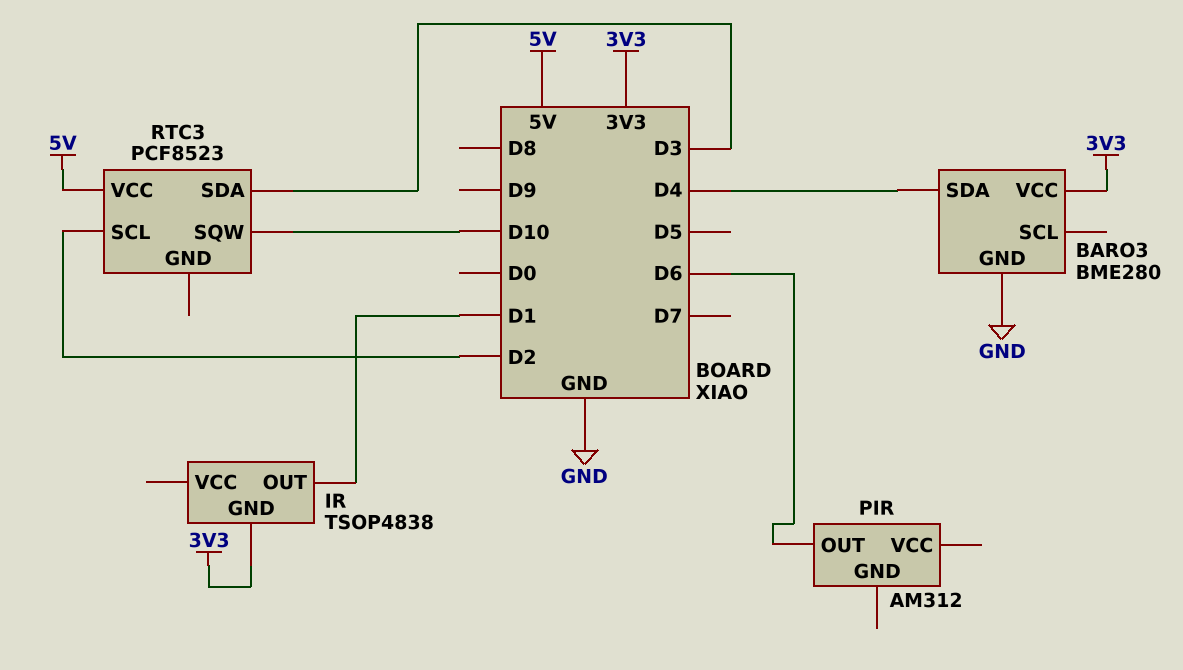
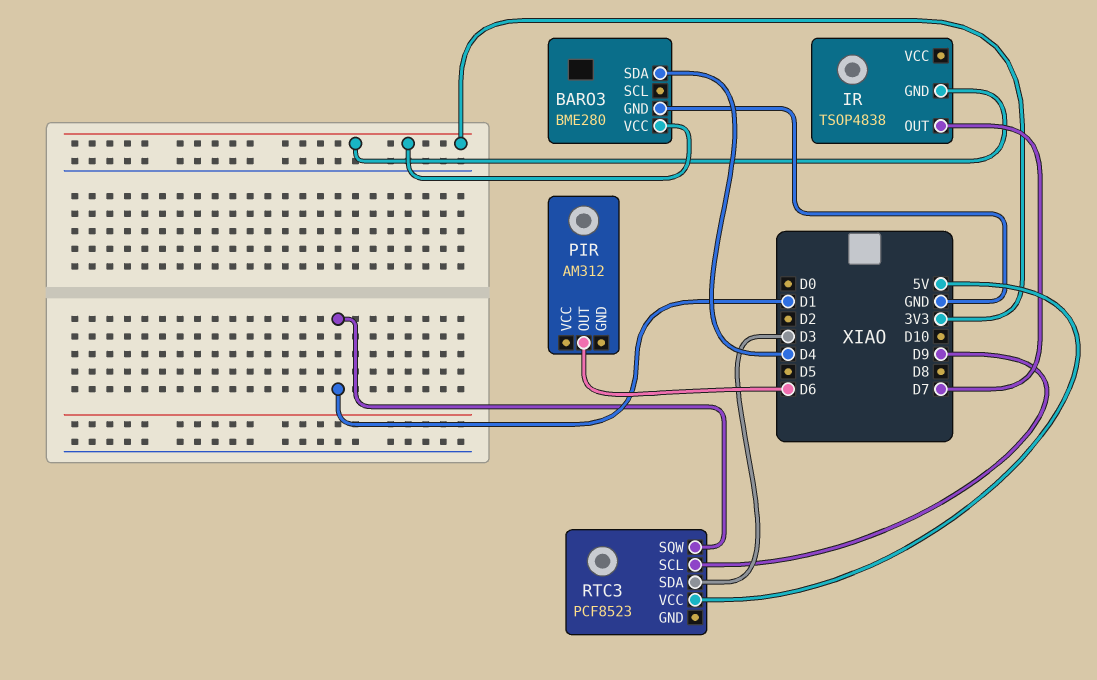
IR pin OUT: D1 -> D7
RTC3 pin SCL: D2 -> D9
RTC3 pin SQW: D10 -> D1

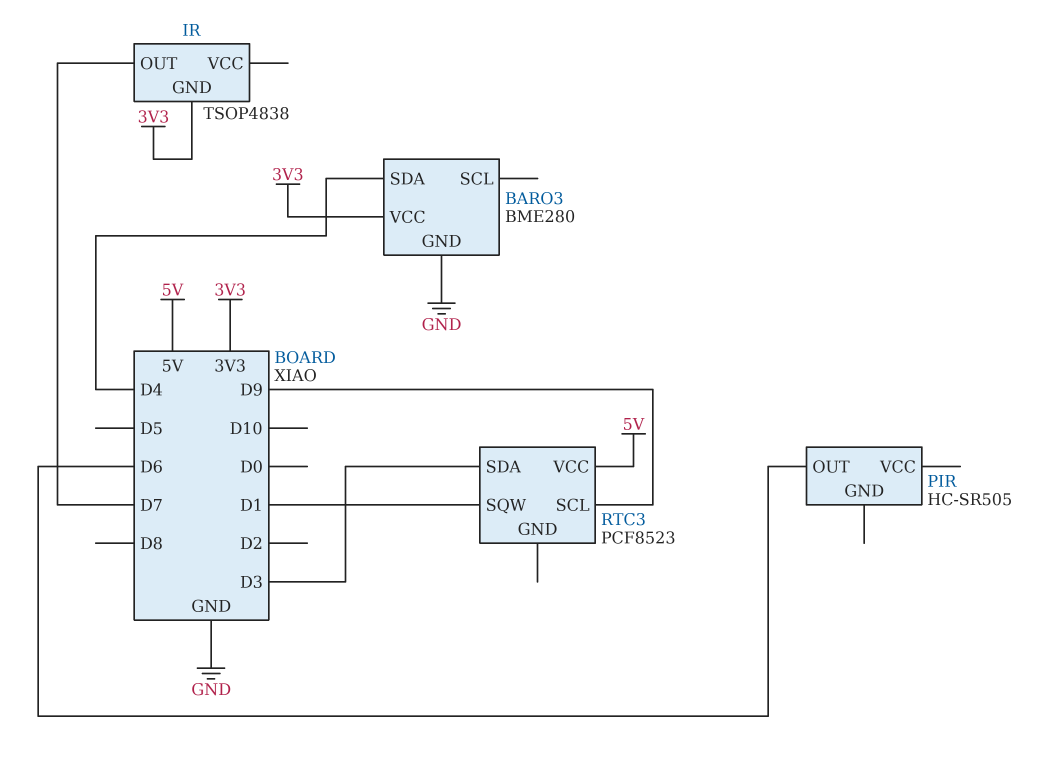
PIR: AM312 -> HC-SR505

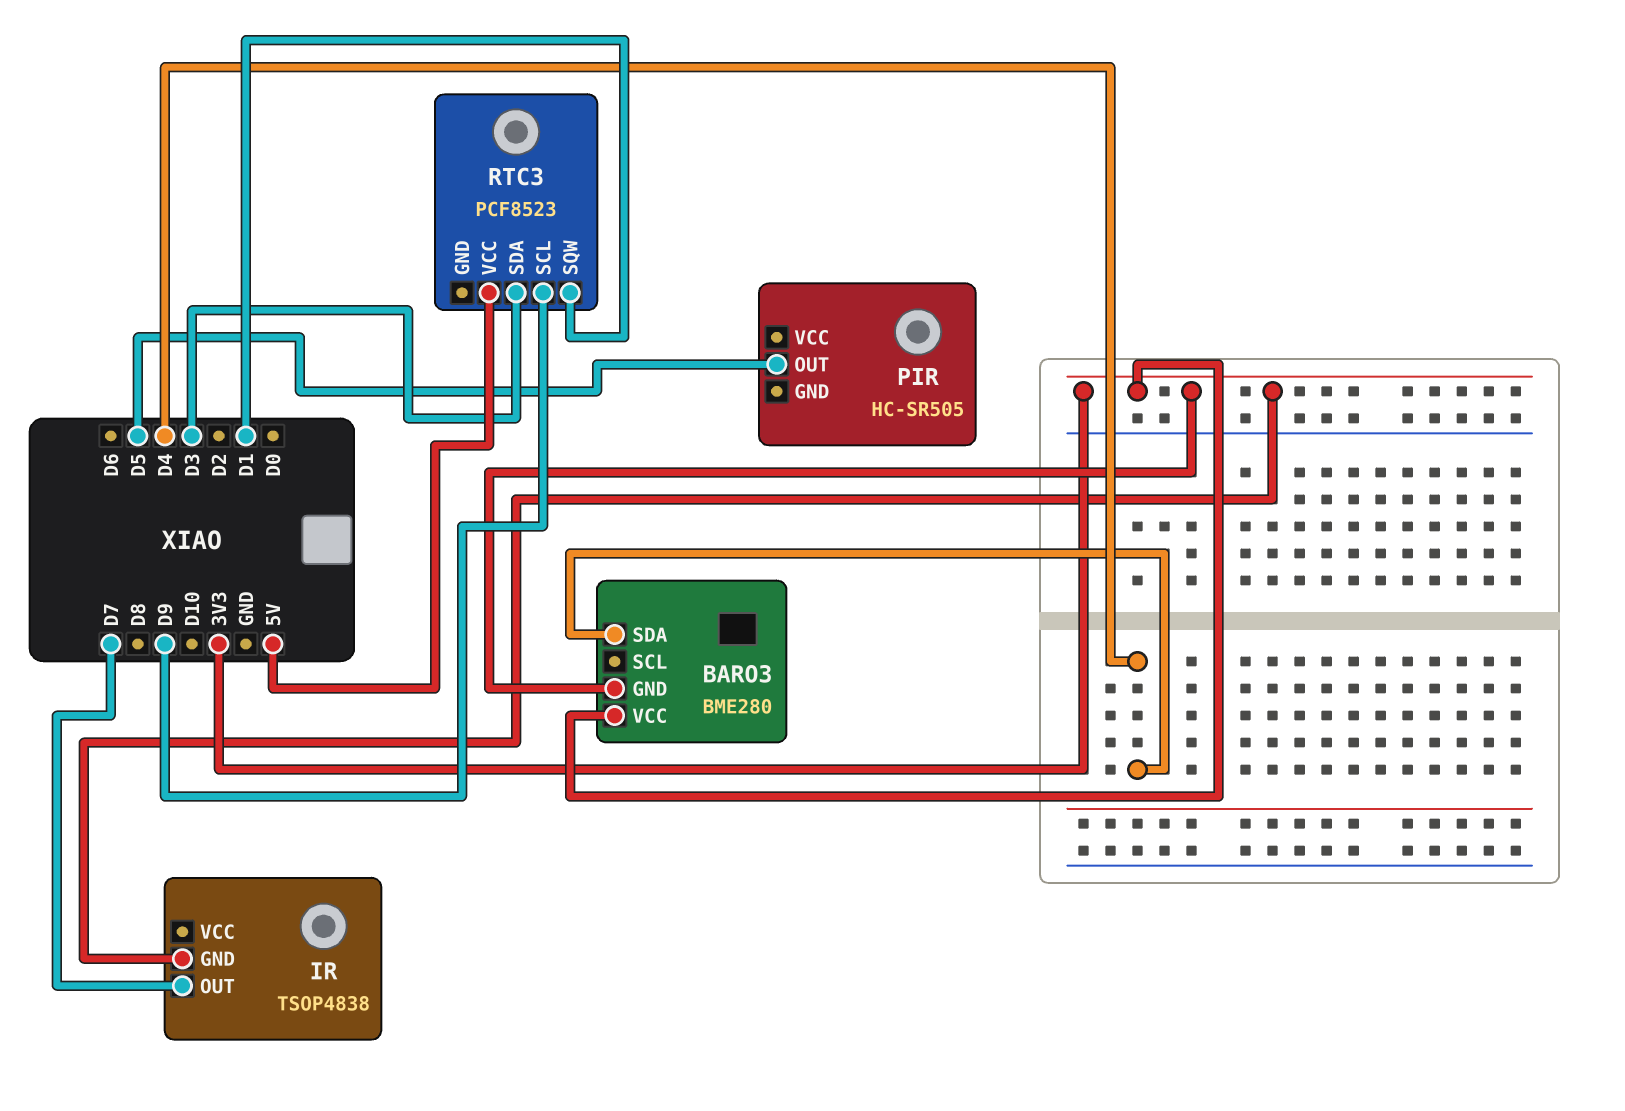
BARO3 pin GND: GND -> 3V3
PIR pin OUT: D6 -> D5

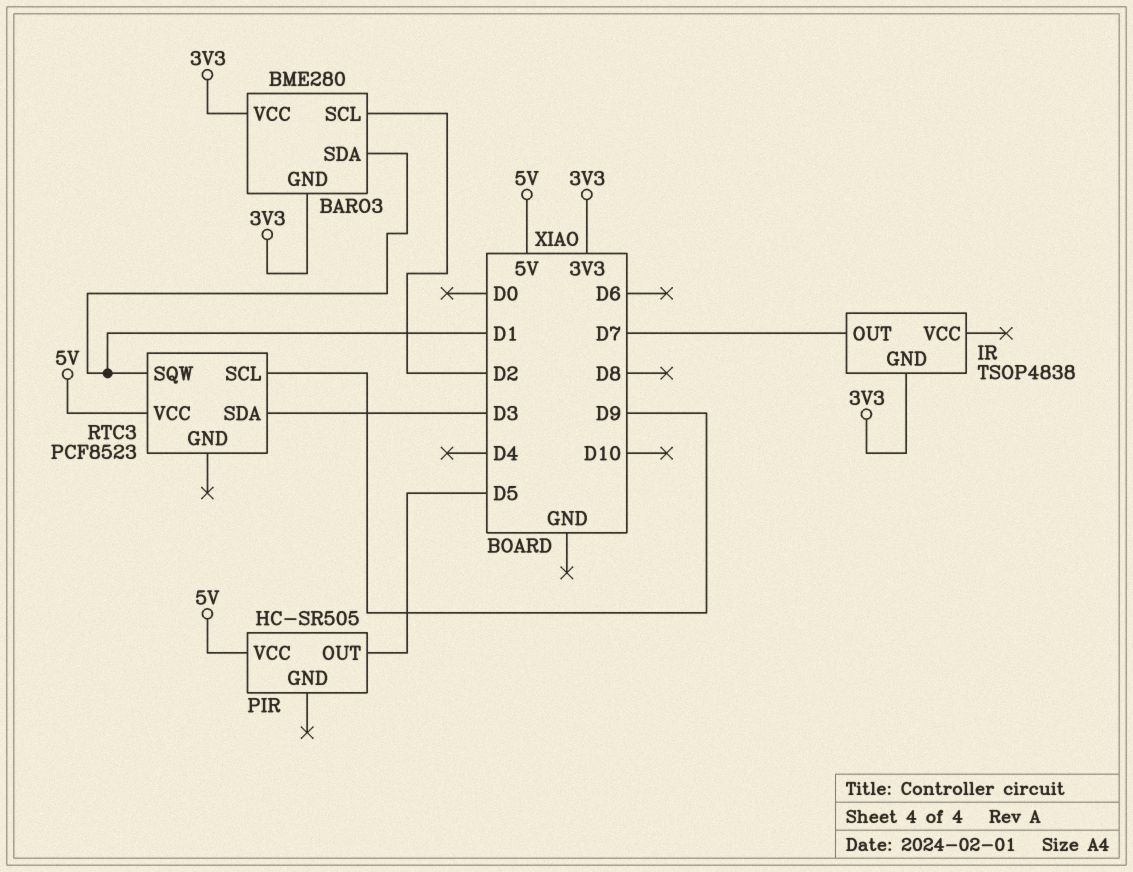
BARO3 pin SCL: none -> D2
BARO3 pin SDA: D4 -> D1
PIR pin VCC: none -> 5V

THE TASK - Give the lines from the one containing "RTC3 pin SCL: D2 -> D9" through the last line of the material again, exactly and with no pictures, both ends included.

FINISHED TASK -
RTC3 pin SCL: D2 -> D9
RTC3 pin SQW: D10 -> D1

PIR: AM312 -> HC-SR505

BARO3 pin GND: GND -> 3V3
PIR pin OUT: D6 -> D5

BARO3 pin SCL: none -> D2
BARO3 pin SDA: D4 -> D1
PIR pin VCC: none -> 5V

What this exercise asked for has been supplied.